▶ **Materials provided**:
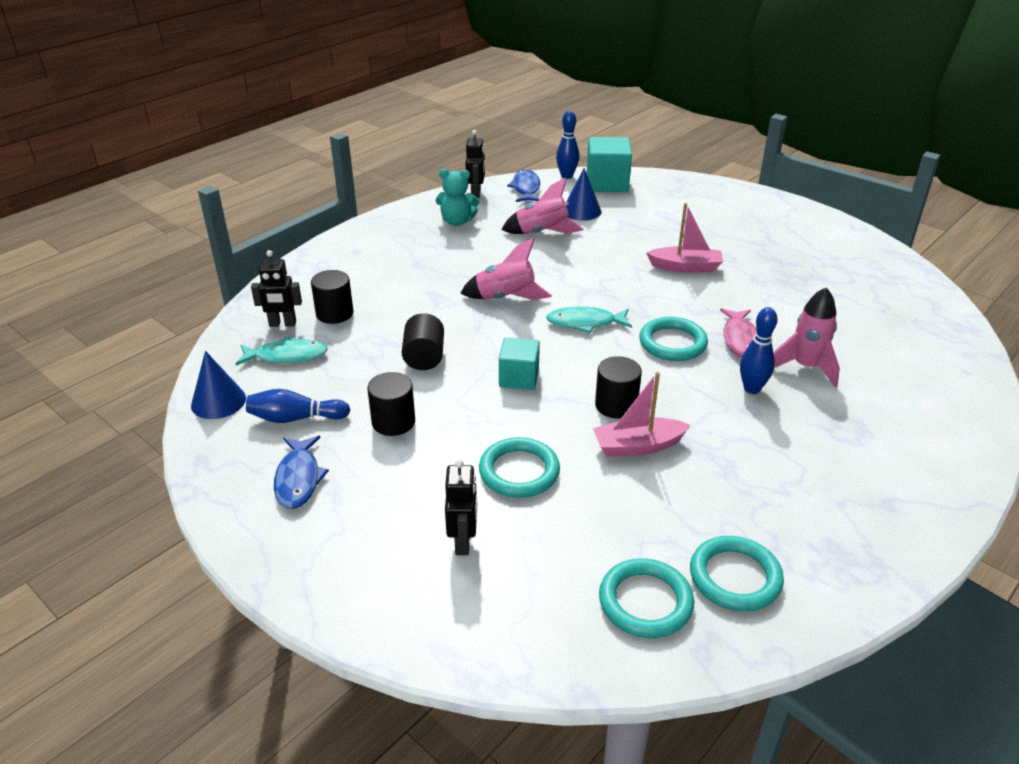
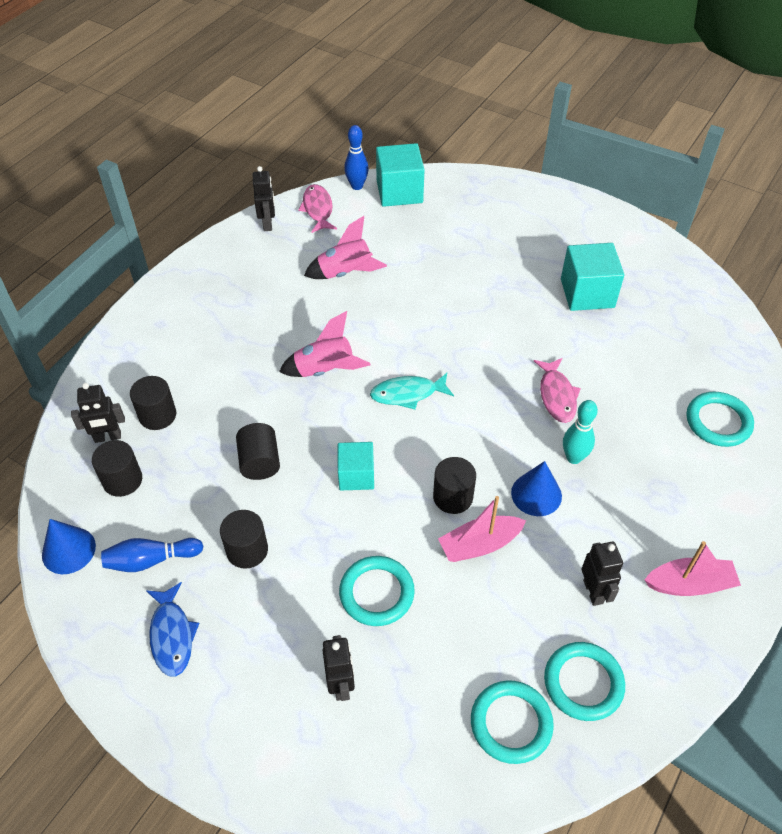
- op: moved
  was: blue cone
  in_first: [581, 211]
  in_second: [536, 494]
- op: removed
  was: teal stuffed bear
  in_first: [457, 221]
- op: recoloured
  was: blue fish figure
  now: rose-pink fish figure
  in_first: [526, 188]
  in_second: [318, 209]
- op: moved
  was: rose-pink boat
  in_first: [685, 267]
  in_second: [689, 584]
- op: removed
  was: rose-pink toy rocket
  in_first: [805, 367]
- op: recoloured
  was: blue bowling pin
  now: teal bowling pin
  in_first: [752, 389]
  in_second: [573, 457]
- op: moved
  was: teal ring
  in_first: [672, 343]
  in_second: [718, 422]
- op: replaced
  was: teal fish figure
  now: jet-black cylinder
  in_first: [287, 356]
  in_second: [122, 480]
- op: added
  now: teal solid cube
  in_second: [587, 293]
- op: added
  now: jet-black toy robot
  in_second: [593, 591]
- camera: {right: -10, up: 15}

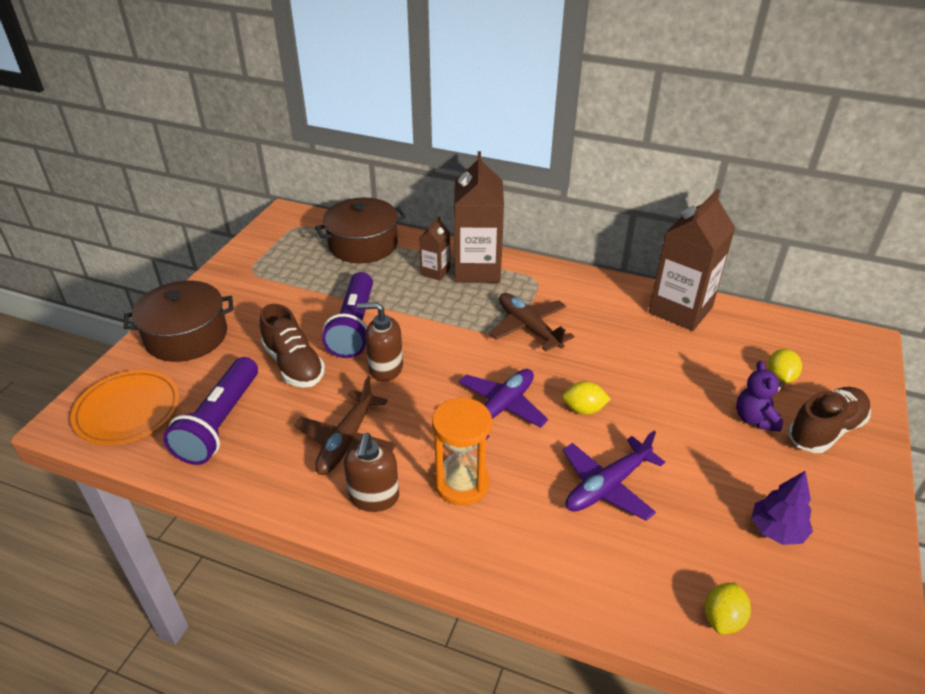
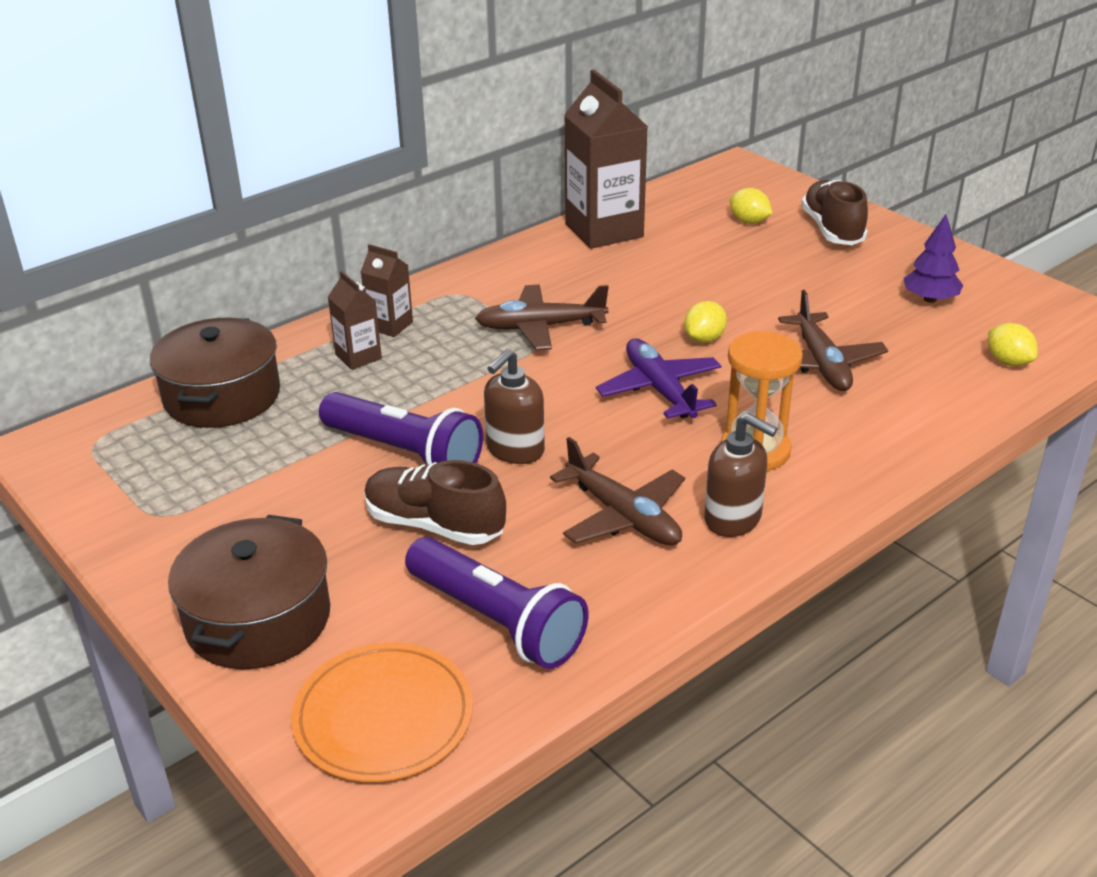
- op: resized
  was: russet carton
  in_first: [477, 269]
  in_second: [390, 325]
  ratio: 0.5
- op: turned
  was: russet shoe
  in_first: [294, 365]
  in_second: [434, 525]
  clockwise: -150
- op: removed
  was: violet stuffed bear
  in_first: [754, 419]
- op: recoloured
  was: violet toy plane
  now: russet toy plane
  in_first: [607, 486]
  in_second: [821, 364]
- camera: {right: -60, up: -5}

▶ **Task directions**:
Search the listing for the word "bowling" and state how many lines contain it. Nothing else belongs in the reply.

▶ **Solution below**:
2